START Provided data

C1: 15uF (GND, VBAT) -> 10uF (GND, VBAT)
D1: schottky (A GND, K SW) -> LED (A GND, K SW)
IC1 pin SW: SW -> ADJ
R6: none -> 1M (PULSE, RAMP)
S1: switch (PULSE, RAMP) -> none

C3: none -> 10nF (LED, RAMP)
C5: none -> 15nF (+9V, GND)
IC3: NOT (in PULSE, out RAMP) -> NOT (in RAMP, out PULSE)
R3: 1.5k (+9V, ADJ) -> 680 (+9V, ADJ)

END Provided data

__Requirement__.
Could you print every record above exactly as it appears?

__Response to the task__.
C1: 15uF (GND, VBAT) -> 10uF (GND, VBAT)
D1: schottky (A GND, K SW) -> LED (A GND, K SW)
IC1 pin SW: SW -> ADJ
R6: none -> 1M (PULSE, RAMP)
S1: switch (PULSE, RAMP) -> none

C3: none -> 10nF (LED, RAMP)
C5: none -> 15nF (+9V, GND)
IC3: NOT (in PULSE, out RAMP) -> NOT (in RAMP, out PULSE)
R3: 1.5k (+9V, ADJ) -> 680 (+9V, ADJ)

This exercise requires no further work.